• AIM OF THE EXERCISE
Return the lines from the start of the data through the line with "(282, 280) = (221, 269): black". Include both of those lines and no others.

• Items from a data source
● ● ●

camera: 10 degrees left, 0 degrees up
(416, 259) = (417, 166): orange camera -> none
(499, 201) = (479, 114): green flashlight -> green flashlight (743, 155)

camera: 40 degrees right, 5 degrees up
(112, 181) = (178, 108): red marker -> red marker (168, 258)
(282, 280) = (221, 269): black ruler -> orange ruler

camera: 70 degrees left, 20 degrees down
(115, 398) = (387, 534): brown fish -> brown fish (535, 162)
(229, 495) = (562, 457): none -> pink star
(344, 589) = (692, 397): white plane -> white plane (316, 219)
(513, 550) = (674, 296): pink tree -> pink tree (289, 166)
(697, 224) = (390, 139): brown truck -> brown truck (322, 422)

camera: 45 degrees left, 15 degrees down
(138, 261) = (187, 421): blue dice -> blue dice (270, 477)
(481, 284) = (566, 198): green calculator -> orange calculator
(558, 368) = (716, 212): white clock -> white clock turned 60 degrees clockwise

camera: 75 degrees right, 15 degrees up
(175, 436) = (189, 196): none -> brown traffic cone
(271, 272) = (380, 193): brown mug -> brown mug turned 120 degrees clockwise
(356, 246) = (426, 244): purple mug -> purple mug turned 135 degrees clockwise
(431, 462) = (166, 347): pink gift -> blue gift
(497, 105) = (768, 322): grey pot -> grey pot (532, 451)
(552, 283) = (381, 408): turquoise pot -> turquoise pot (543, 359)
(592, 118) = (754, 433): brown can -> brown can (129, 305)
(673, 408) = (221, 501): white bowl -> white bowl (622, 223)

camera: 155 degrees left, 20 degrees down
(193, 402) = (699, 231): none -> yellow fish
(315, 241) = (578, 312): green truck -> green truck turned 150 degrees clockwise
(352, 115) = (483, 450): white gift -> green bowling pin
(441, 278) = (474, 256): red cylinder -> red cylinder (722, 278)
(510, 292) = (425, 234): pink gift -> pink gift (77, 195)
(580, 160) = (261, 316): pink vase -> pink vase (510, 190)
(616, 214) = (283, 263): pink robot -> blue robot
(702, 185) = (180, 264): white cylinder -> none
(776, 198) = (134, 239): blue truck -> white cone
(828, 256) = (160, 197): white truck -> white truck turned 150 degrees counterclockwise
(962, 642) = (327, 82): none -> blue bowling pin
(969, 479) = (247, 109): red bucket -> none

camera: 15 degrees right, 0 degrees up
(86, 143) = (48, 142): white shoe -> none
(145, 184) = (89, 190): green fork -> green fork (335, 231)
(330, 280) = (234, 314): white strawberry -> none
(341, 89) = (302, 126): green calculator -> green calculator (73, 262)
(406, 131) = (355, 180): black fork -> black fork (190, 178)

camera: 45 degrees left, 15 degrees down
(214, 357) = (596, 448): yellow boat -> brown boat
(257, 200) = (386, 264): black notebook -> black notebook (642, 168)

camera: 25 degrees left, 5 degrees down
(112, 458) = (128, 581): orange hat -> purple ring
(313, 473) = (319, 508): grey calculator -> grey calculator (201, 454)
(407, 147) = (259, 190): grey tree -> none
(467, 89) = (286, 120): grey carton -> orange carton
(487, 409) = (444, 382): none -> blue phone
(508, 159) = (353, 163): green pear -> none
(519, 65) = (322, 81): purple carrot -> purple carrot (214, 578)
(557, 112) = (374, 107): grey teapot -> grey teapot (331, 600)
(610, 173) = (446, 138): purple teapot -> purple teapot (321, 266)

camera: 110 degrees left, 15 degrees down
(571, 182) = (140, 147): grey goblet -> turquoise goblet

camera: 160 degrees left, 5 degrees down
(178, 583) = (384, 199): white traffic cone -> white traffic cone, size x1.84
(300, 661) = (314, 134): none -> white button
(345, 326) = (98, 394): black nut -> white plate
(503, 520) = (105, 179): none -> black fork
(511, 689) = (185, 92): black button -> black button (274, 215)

● ● ●

• YOUR SOLUTION
camera: 10 degrees left, 0 degrees up
(416, 259) = (417, 166): orange camera -> none
(499, 201) = (479, 114): green flashlight -> green flashlight (743, 155)

camera: 40 degrees right, 5 degrees up
(112, 181) = (178, 108): red marker -> red marker (168, 258)
(282, 280) = (221, 269): black ruler -> orange ruler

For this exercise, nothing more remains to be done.